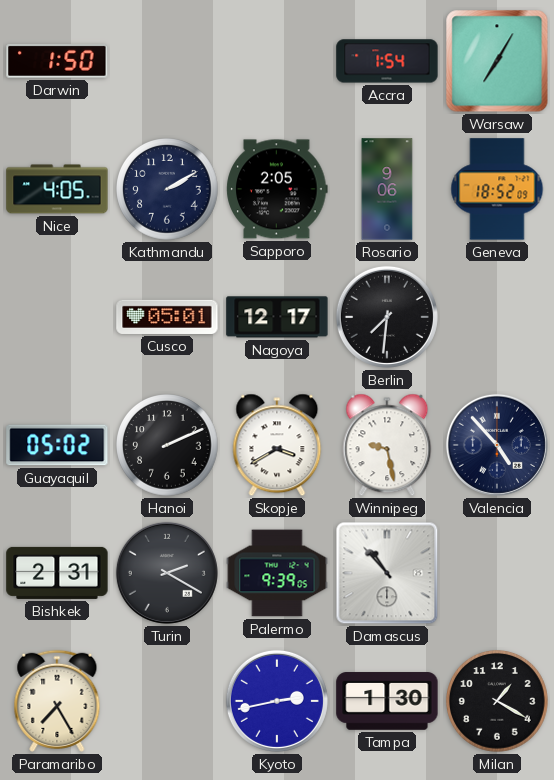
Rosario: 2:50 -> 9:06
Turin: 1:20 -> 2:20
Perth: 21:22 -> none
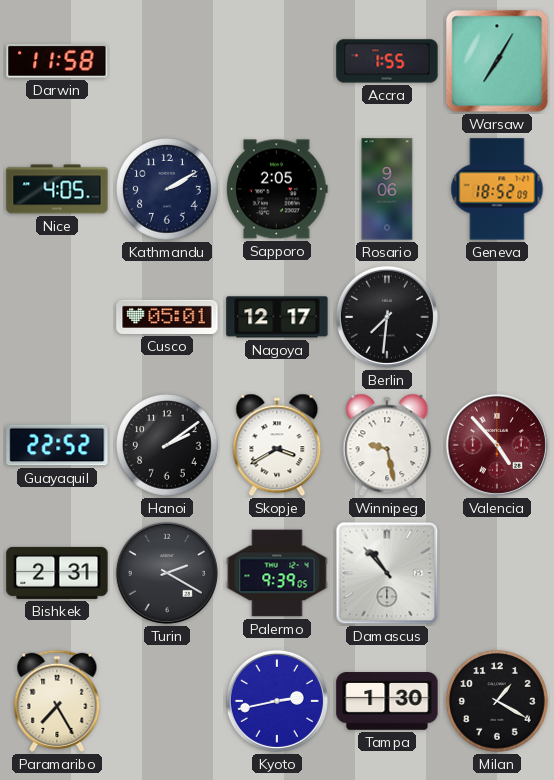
Darwin: 1:50 -> 11:58
Accra: 1:54 -> 1:55
Guayaquil: 05:02 -> 22:52
Hanoi: 2:11 -> 2:09
Valencia dial: navy -> burgundy
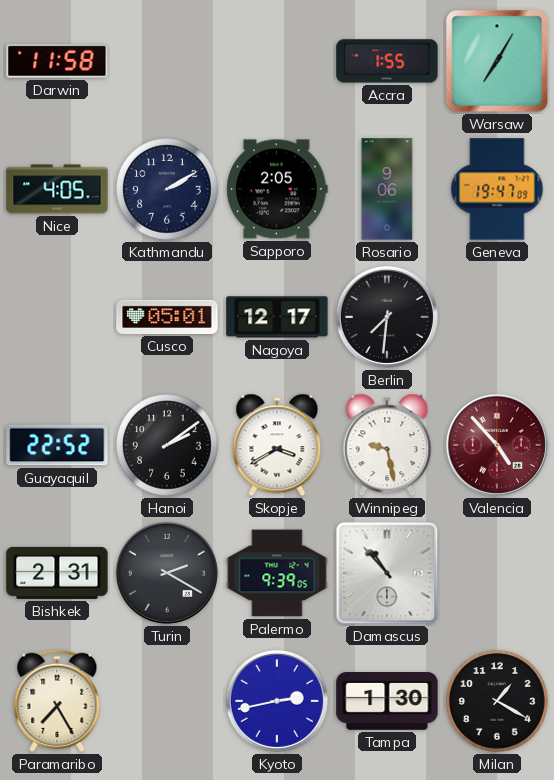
Geneva: 18:52 -> 19:47
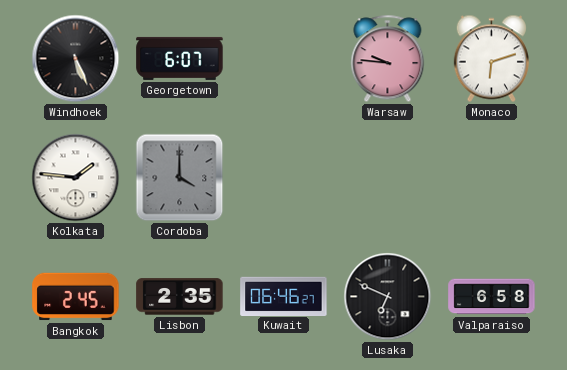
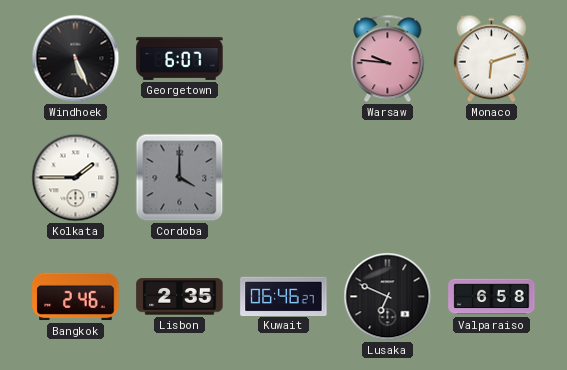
Kolkata: 1:46 -> 1:45
Bangkok: 2:45 -> 2:46
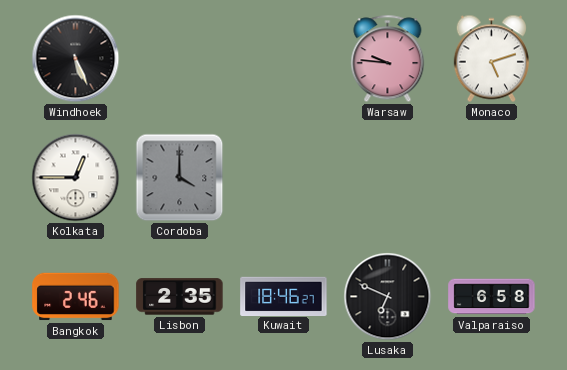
Georgetown: 6:07 -> none
Monaco: 6:12 -> 5:12
Kolkata: 1:45 -> 12:45
Kuwait: 06:46 -> 18:46
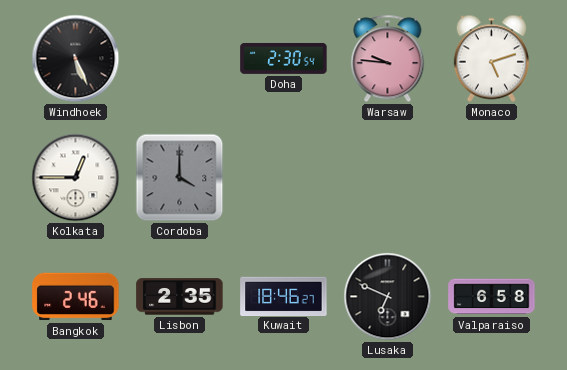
Doha: none -> 2:30
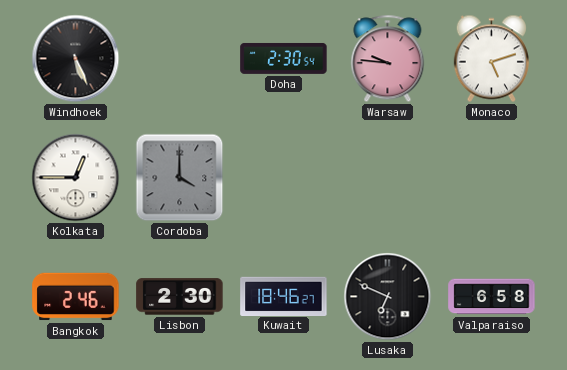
Lisbon: 2:35 -> 2:30
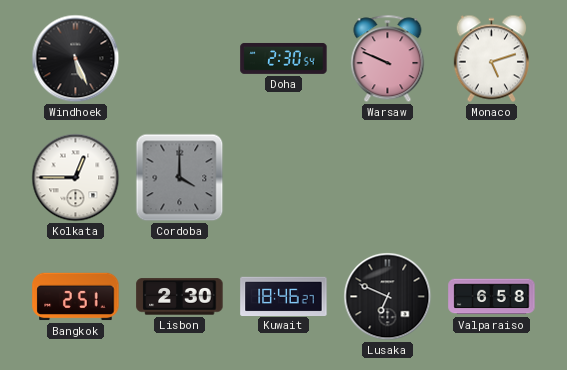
Warsaw: 9:46 -> 9:49
Bangkok: 2:46 -> 2:51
**********
— Work instructions —
Reproduce every line of the material above word for word, leaving out the pictures.

— Answer to this problem —
Rosario: 2:50 -> 9:06
Turin: 1:20 -> 2:20
Perth: 21:22 -> none
Darwin: 1:50 -> 11:58
Accra: 1:54 -> 1:55
Guayaquil: 05:02 -> 22:52
Hanoi: 2:11 -> 2:09
Valencia dial: navy -> burgundy
Geneva: 18:52 -> 19:47
Kolkata: 1:46 -> 1:45
Bangkok: 2:45 -> 2:46
Georgetown: 6:07 -> none
Monaco: 6:12 -> 5:12
Kolkata: 1:45 -> 12:45
Kuwait: 06:46 -> 18:46
Doha: none -> 2:30
Lisbon: 2:35 -> 2:30
Warsaw: 9:46 -> 9:49
Bangkok: 2:46 -> 2:51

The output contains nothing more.